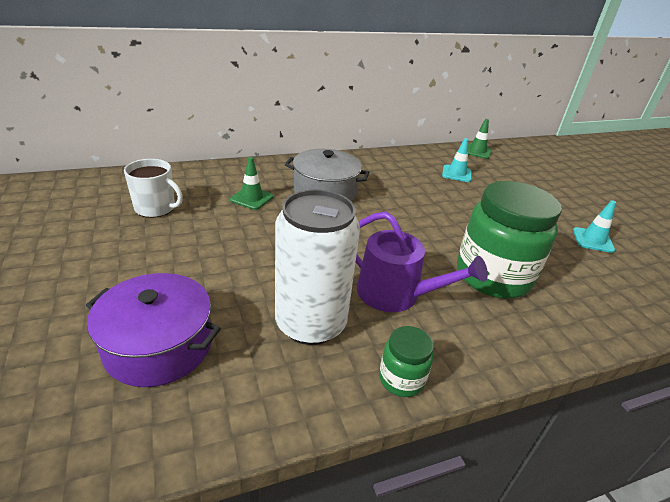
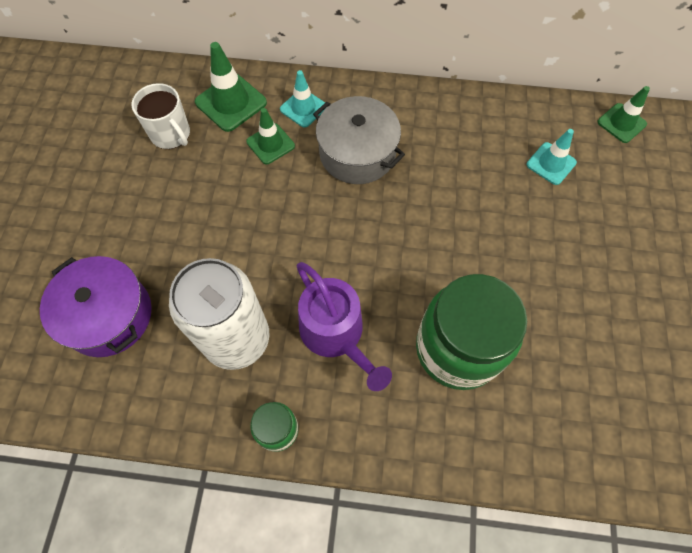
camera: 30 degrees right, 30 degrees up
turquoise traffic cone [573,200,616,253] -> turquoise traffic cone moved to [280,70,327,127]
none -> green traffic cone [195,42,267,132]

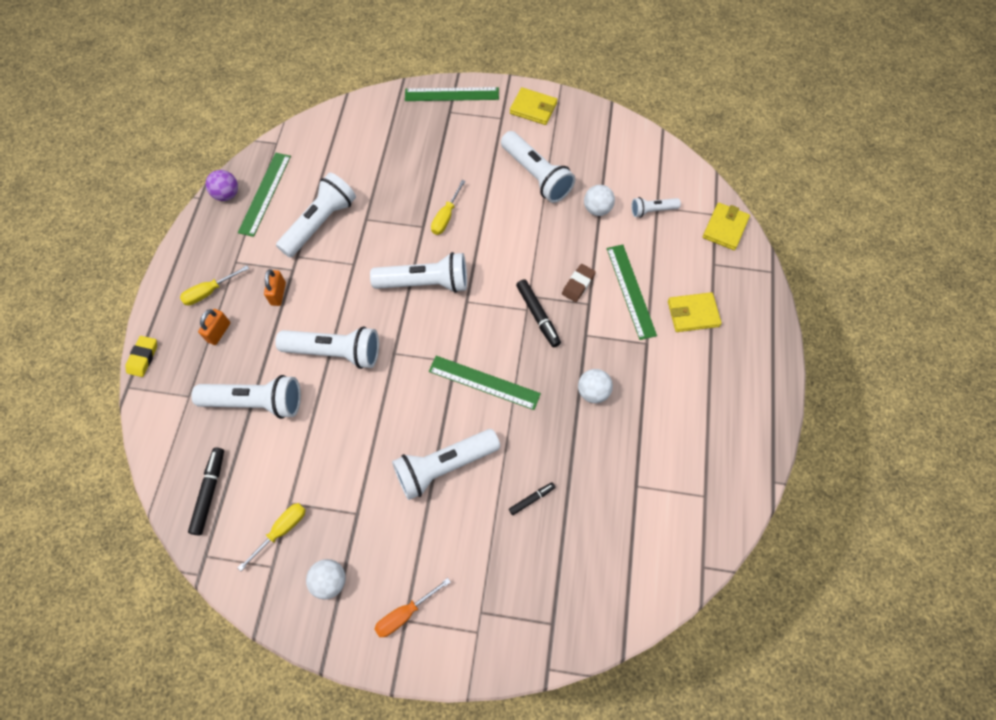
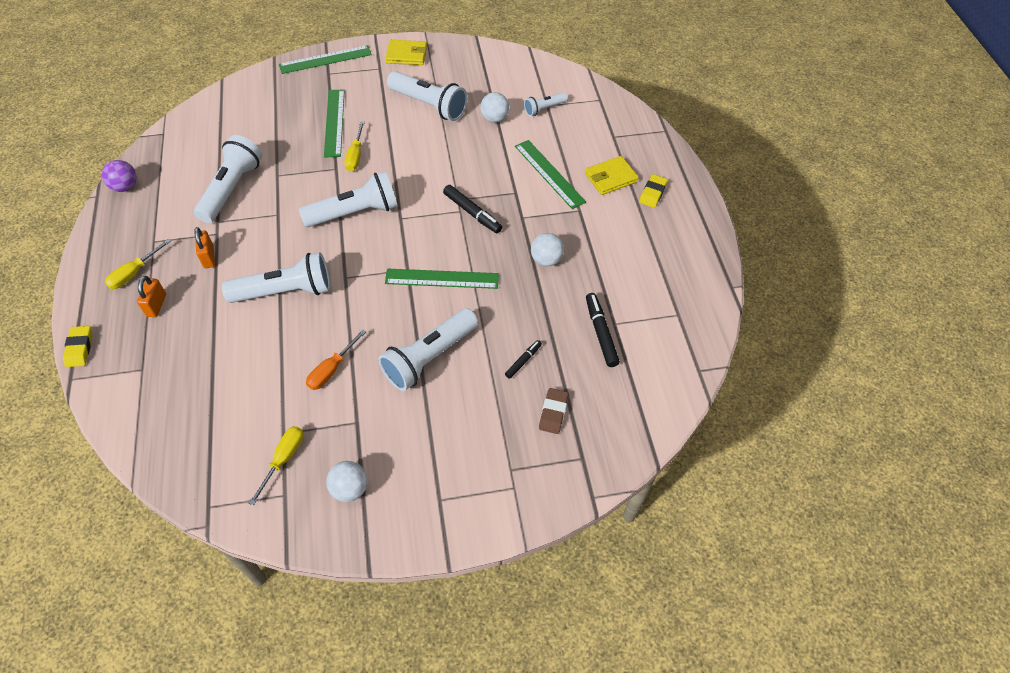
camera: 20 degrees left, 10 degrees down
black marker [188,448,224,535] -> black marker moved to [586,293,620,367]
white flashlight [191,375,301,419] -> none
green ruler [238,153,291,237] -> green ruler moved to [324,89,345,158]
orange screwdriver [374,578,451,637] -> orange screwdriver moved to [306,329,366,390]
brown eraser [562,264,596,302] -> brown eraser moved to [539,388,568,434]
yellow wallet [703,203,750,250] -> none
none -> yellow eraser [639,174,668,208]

> [Goal of the exercise]:
Quote all of the entries word for word, omitting any pictures.

> [Written answer]:
camera: 30 degrees right, 30 degrees up
turquoise traffic cone [573,200,616,253] -> turquoise traffic cone moved to [280,70,327,127]
none -> green traffic cone [195,42,267,132]

camera: 20 degrees left, 10 degrees down
black marker [188,448,224,535] -> black marker moved to [586,293,620,367]
white flashlight [191,375,301,419] -> none
green ruler [238,153,291,237] -> green ruler moved to [324,89,345,158]
orange screwdriver [374,578,451,637] -> orange screwdriver moved to [306,329,366,390]
brown eraser [562,264,596,302] -> brown eraser moved to [539,388,568,434]
yellow wallet [703,203,750,250] -> none
none -> yellow eraser [639,174,668,208]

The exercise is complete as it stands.